* **THE TASK**:
Reproduce every line of the records below word for word and in the same order.

* **Records from a data source**:
■ ■ ■ ■ ■ ■ ■

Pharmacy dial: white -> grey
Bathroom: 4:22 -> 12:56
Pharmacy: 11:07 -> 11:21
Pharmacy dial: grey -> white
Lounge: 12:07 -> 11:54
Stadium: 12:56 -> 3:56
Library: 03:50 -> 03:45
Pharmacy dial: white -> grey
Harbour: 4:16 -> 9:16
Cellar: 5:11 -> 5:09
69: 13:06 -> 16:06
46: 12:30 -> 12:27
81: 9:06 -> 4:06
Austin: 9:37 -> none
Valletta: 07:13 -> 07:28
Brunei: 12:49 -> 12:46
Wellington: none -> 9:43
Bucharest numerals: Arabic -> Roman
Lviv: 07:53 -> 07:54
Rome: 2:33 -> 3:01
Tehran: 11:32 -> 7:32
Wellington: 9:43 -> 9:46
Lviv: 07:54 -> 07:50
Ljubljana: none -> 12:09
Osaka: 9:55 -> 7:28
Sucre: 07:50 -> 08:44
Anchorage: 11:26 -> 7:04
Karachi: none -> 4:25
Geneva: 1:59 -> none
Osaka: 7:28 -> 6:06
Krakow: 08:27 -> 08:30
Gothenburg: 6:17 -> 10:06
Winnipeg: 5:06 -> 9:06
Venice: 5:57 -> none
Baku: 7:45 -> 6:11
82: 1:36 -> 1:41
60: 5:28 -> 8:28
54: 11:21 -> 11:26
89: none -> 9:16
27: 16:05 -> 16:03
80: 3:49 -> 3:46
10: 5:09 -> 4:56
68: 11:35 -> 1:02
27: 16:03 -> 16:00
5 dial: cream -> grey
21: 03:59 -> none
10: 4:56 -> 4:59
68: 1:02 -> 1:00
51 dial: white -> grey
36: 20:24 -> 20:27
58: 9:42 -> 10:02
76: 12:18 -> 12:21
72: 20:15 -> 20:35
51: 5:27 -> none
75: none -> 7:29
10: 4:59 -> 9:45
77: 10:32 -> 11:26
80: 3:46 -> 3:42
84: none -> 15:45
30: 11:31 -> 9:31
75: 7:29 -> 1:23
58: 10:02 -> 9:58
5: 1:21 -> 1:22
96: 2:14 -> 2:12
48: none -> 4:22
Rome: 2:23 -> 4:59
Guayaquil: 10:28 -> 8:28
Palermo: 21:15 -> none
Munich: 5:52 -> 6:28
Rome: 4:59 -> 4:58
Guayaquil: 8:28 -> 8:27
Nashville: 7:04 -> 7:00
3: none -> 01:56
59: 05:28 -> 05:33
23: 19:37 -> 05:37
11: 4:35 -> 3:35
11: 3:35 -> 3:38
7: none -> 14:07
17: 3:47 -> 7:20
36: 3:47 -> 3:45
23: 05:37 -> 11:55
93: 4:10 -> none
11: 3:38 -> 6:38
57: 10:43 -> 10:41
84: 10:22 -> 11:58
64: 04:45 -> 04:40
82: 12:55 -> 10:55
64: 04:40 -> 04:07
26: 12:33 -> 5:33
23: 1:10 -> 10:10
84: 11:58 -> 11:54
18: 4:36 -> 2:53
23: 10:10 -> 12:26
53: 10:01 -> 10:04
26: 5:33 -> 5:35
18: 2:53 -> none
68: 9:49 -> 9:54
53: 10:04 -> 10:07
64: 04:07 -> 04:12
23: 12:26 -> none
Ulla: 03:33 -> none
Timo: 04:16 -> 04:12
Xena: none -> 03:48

■ ■ ■ ■ ■ ■ ■

* **EXERCISE SOLUTION**:
Pharmacy dial: white -> grey
Bathroom: 4:22 -> 12:56
Pharmacy: 11:07 -> 11:21
Pharmacy dial: grey -> white
Lounge: 12:07 -> 11:54
Stadium: 12:56 -> 3:56
Library: 03:50 -> 03:45
Pharmacy dial: white -> grey
Harbour: 4:16 -> 9:16
Cellar: 5:11 -> 5:09
69: 13:06 -> 16:06
46: 12:30 -> 12:27
81: 9:06 -> 4:06
Austin: 9:37 -> none
Valletta: 07:13 -> 07:28
Brunei: 12:49 -> 12:46
Wellington: none -> 9:43
Bucharest numerals: Arabic -> Roman
Lviv: 07:53 -> 07:54
Rome: 2:33 -> 3:01
Tehran: 11:32 -> 7:32
Wellington: 9:43 -> 9:46
Lviv: 07:54 -> 07:50
Ljubljana: none -> 12:09
Osaka: 9:55 -> 7:28
Sucre: 07:50 -> 08:44
Anchorage: 11:26 -> 7:04
Karachi: none -> 4:25
Geneva: 1:59 -> none
Osaka: 7:28 -> 6:06
Krakow: 08:27 -> 08:30
Gothenburg: 6:17 -> 10:06
Winnipeg: 5:06 -> 9:06
Venice: 5:57 -> none
Baku: 7:45 -> 6:11
82: 1:36 -> 1:41
60: 5:28 -> 8:28
54: 11:21 -> 11:26
89: none -> 9:16
27: 16:05 -> 16:03
80: 3:49 -> 3:46
10: 5:09 -> 4:56
68: 11:35 -> 1:02
27: 16:03 -> 16:00
5 dial: cream -> grey
21: 03:59 -> none
10: 4:56 -> 4:59
68: 1:02 -> 1:00
51 dial: white -> grey
36: 20:24 -> 20:27
58: 9:42 -> 10:02
76: 12:18 -> 12:21
72: 20:15 -> 20:35
51: 5:27 -> none
75: none -> 7:29
10: 4:59 -> 9:45
77: 10:32 -> 11:26
80: 3:46 -> 3:42
84: none -> 15:45
30: 11:31 -> 9:31
75: 7:29 -> 1:23
58: 10:02 -> 9:58
5: 1:21 -> 1:22
96: 2:14 -> 2:12
48: none -> 4:22
Rome: 2:23 -> 4:59
Guayaquil: 10:28 -> 8:28
Palermo: 21:15 -> none
Munich: 5:52 -> 6:28
Rome: 4:59 -> 4:58
Guayaquil: 8:28 -> 8:27
Nashville: 7:04 -> 7:00
3: none -> 01:56
59: 05:28 -> 05:33
23: 19:37 -> 05:37
11: 4:35 -> 3:35
11: 3:35 -> 3:38
7: none -> 14:07
17: 3:47 -> 7:20
36: 3:47 -> 3:45
23: 05:37 -> 11:55
93: 4:10 -> none
11: 3:38 -> 6:38
57: 10:43 -> 10:41
84: 10:22 -> 11:58
64: 04:45 -> 04:40
82: 12:55 -> 10:55
64: 04:40 -> 04:07
26: 12:33 -> 5:33
23: 1:10 -> 10:10
84: 11:58 -> 11:54
18: 4:36 -> 2:53
23: 10:10 -> 12:26
53: 10:01 -> 10:04
26: 5:33 -> 5:35
18: 2:53 -> none
68: 9:49 -> 9:54
53: 10:04 -> 10:07
64: 04:07 -> 04:12
23: 12:26 -> none
Ulla: 03:33 -> none
Timo: 04:16 -> 04:12
Xena: none -> 03:48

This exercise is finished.